#### Work instructions:
Retype exactly what runs from the first line of the data to the line with "cyan semicircle: (53, 204)", keeping both of those lines and skipping pictures.

#### Dataset excerpts:
┏━━
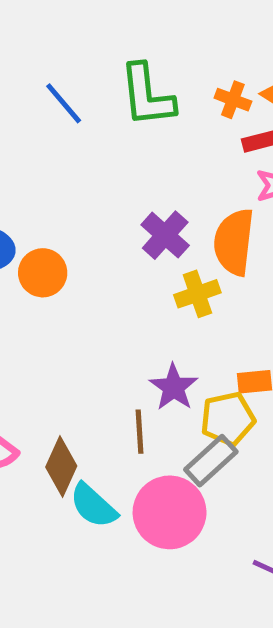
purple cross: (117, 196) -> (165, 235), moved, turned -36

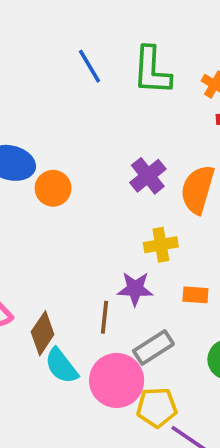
yellow cross: (197, 294) -> (161, 245), moved
purple star: (174, 387) -> (135, 289), turned 30
yellow pentagon: (228, 419) -> (157, 407), moved

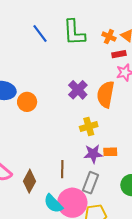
purple star: (135, 289) -> (93, 154), moved
gray rectangle: (153, 347) -> (90, 183), turned -30
cyan semicircle: (61, 366) -> (53, 204), moved

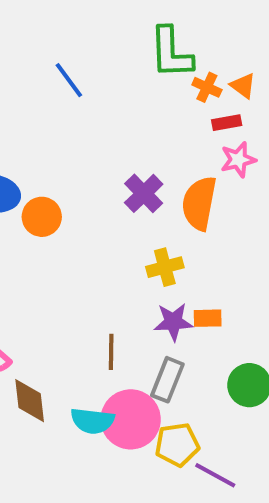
green L-shape: (74, 32) -> (171, 53), moved
brown diamond: (29, 181) -> (30, 401), moved, turned -35
cyan semicircle: (53, 204) -> (92, 421), turned -40

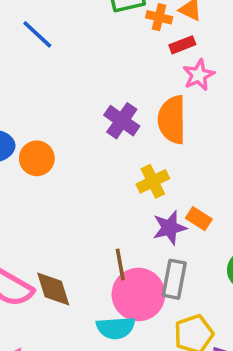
orange rectangle: (208, 318) -> (199, 219), turned 45
brown diamond: (30, 401) -> (53, 289), moved
pink circle: (131, 419) -> (138, 294), moved

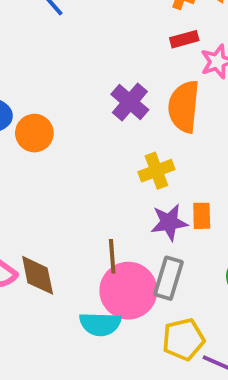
red rectangle: (182, 45) -> (184, 39), moved
orange rectangle: (199, 219) -> (202, 216), turned 50

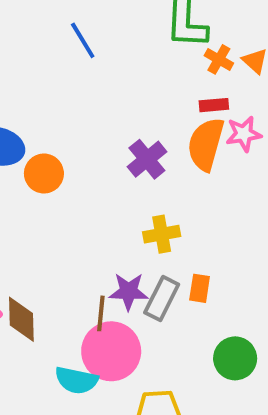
orange semicircle: (184, 107) -> (206, 144), moved
purple star: (169, 222) -> (129, 291), moved
gray rectangle: (168, 278) -> (162, 299), moved

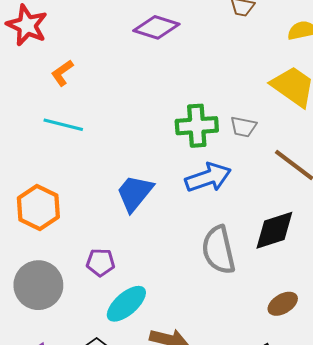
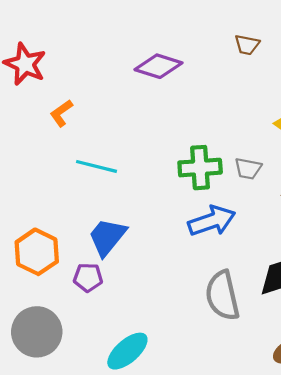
cyan line: (63, 125) -> (97, 166), moved
blue trapezoid: (135, 193) -> (107, 237), moved
purple pentagon: (100, 262) -> (88, 277), moved

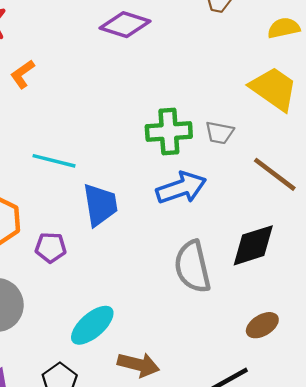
cyan line: (97, 166) -> (54, 161), moved
blue trapezoid: (107, 237) -> (100, 205), moved, turned 132

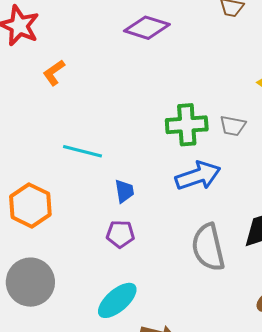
blue trapezoid: (100, 205) -> (124, 191), size x0.6
purple pentagon: (51, 248) -> (120, 234), moved

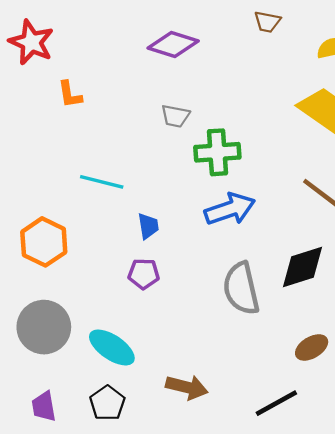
orange L-shape: (54, 73) -> (70, 94), turned -64
gray trapezoid: (233, 126) -> (175, 116), moved
cyan ellipse: (117, 300) -> (112, 347), moved, turned 75

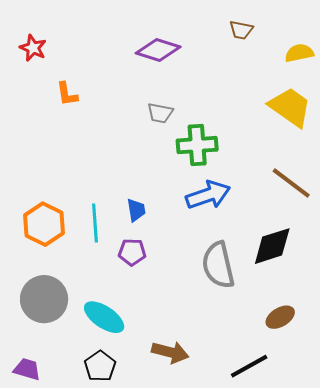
red star: (31, 42) -> (33, 48), size x0.7
cyan line: (102, 182) -> (95, 223), moved, turned 72
purple trapezoid: (44, 406) -> (27, 369), moved, turned 116

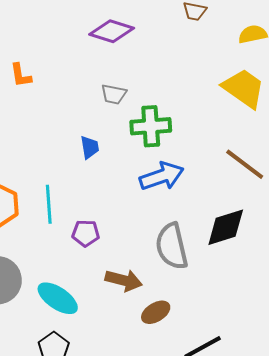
blue trapezoid: (136, 210) -> (90, 147), moved
brown ellipse: (280, 317) -> (156, 312), moved
brown arrow: (170, 352) -> (124, 280), moved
┗━━
#### Your response:
purple cross: (117, 196) -> (165, 235), moved, turned -36

yellow cross: (197, 294) -> (161, 245), moved
purple star: (174, 387) -> (135, 289), turned 30
yellow pentagon: (228, 419) -> (157, 407), moved

purple star: (135, 289) -> (93, 154), moved
gray rectangle: (153, 347) -> (90, 183), turned -30
cyan semicircle: (61, 366) -> (53, 204), moved

green L-shape: (74, 32) -> (171, 53), moved
brown diamond: (29, 181) -> (30, 401), moved, turned -35
cyan semicircle: (53, 204) -> (92, 421), turned -40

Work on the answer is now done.